What is required: Word for word, transcribe the data below from the line with "[728,378,837,462]" to the line with "[528,301,622,403]", keeping both of those lines.

Input records:
◇ ◇ ◇ ◇
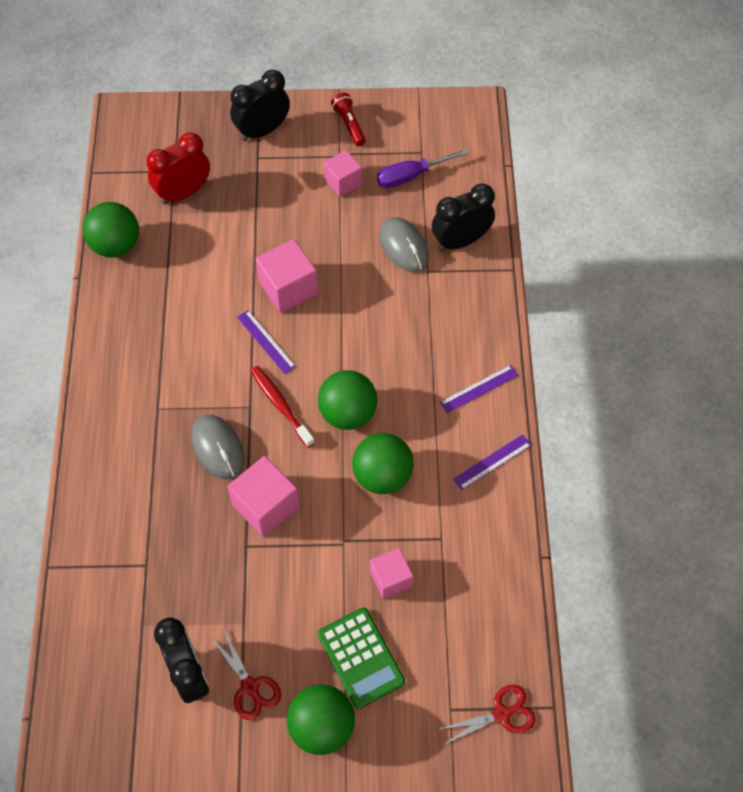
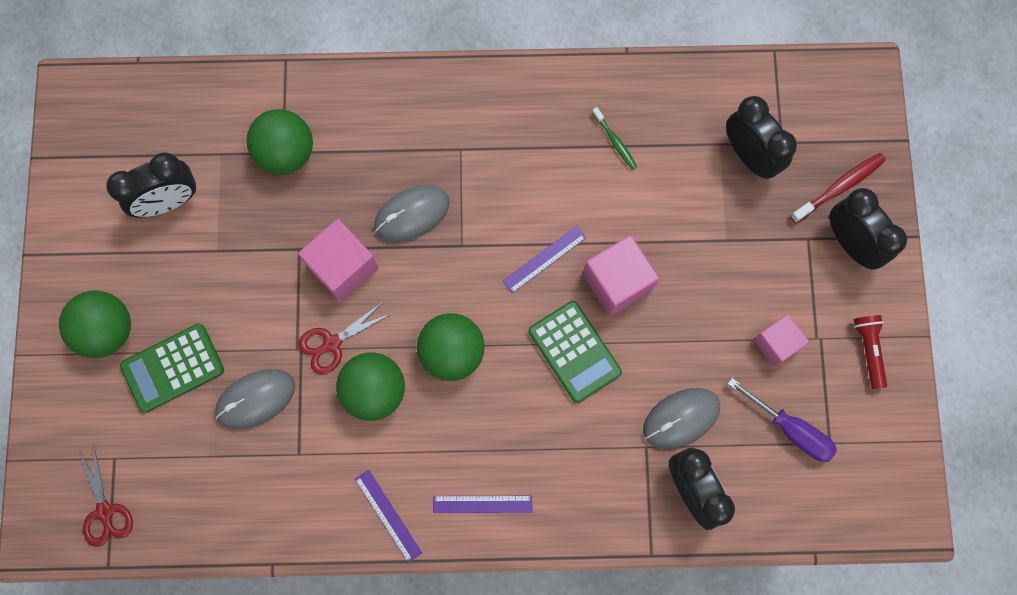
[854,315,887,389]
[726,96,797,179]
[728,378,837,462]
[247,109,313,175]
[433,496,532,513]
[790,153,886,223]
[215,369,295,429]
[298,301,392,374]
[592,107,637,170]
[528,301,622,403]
◇ ◇ ◇ ◇
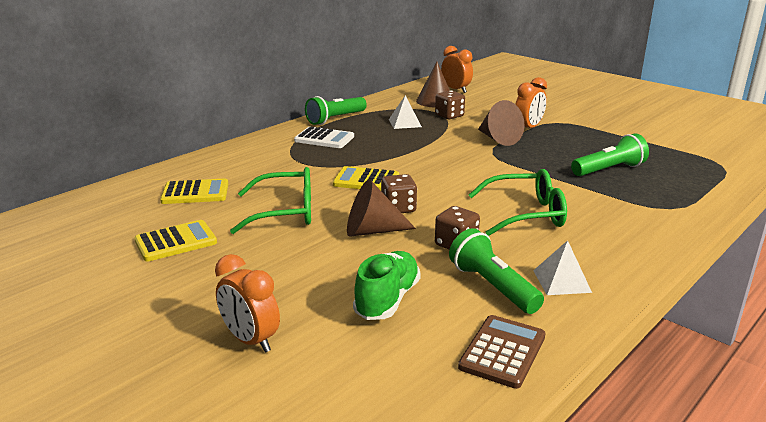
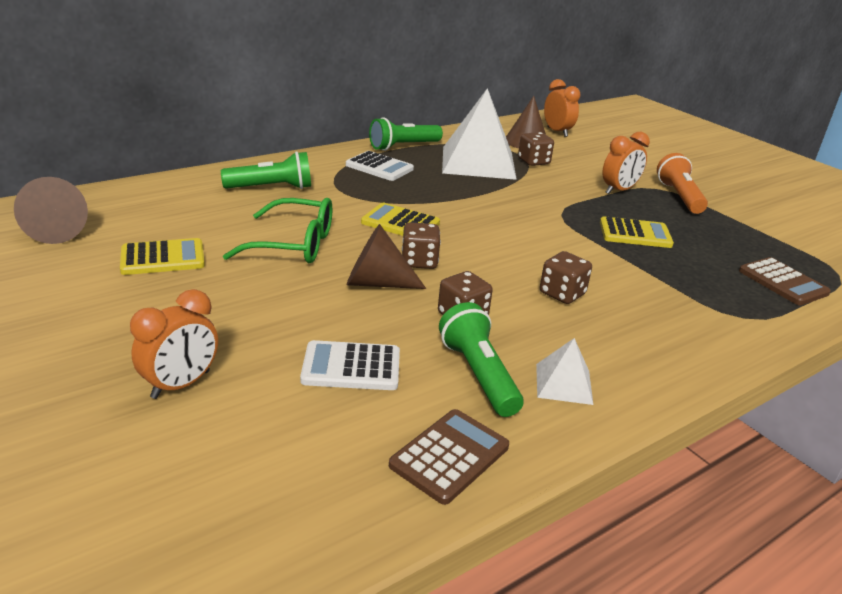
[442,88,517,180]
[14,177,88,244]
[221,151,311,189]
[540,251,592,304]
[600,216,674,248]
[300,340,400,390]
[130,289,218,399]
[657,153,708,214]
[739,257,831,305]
◇ ◇ ◇ ◇
Task answer:
[728,378,837,462]
[247,109,313,175]
[433,496,532,513]
[790,153,886,223]
[215,369,295,429]
[298,301,392,374]
[592,107,637,170]
[528,301,622,403]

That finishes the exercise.